▶ What this task involves:
Return, exactly, the line that contains "purple brick F9:I9" together with all lines after it to the end of the entries, and no further lines.

[Opening Supplied material section]

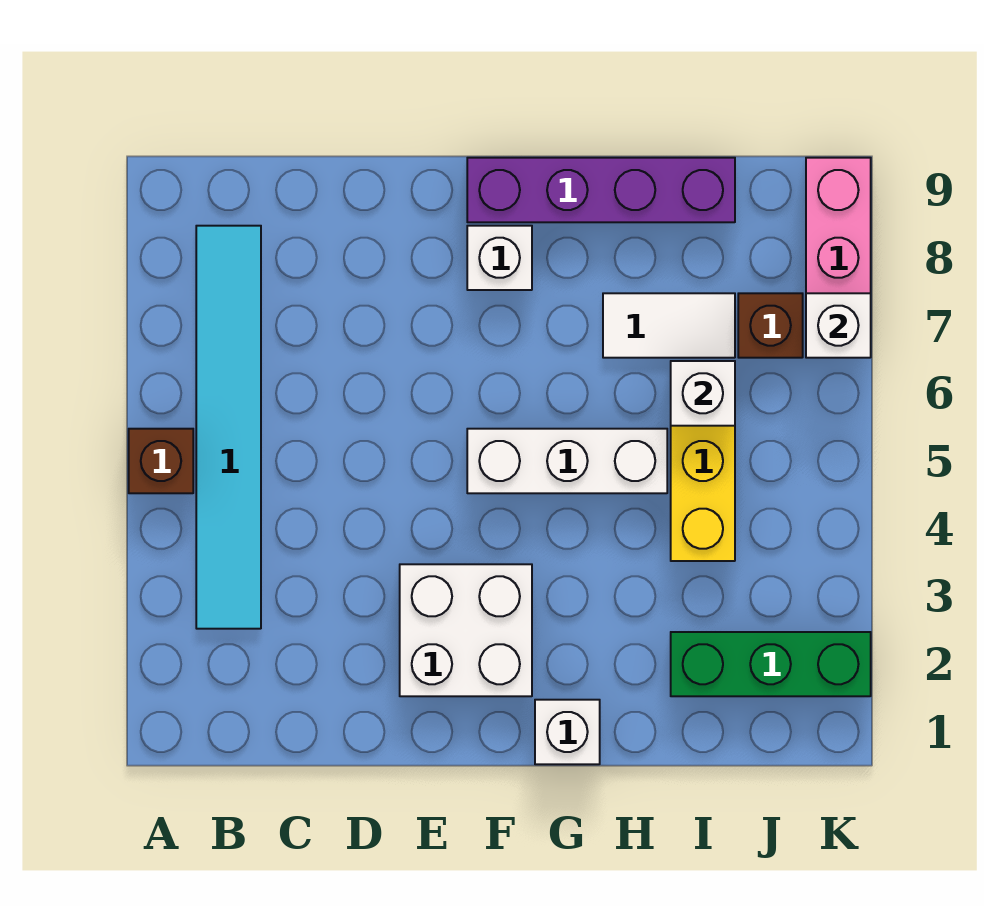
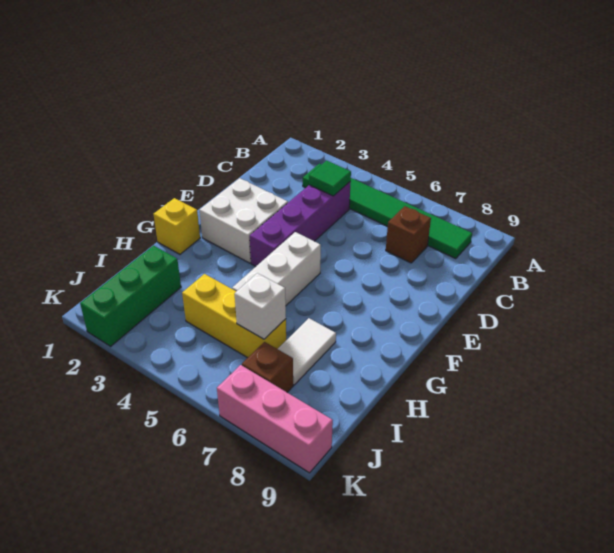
brown brick A5 level 1 -> brown brick C7 level 1
cyan tile B3:B8 level 1 -> green tile B3:B8 level 1
none -> green tile C4 level 2
white brick F8 level 1 -> none
purple brick F9:I9 level 1 -> purple brick C4:F4 level 1
white brick G1 level 1 -> yellow brick G1 level 1
white brick K7 level 2 -> none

[Closing Supplied material section]

▶ Answer for this exercise:
purple brick F9:I9 level 1 -> purple brick C4:F4 level 1
white brick G1 level 1 -> yellow brick G1 level 1
white brick K7 level 2 -> none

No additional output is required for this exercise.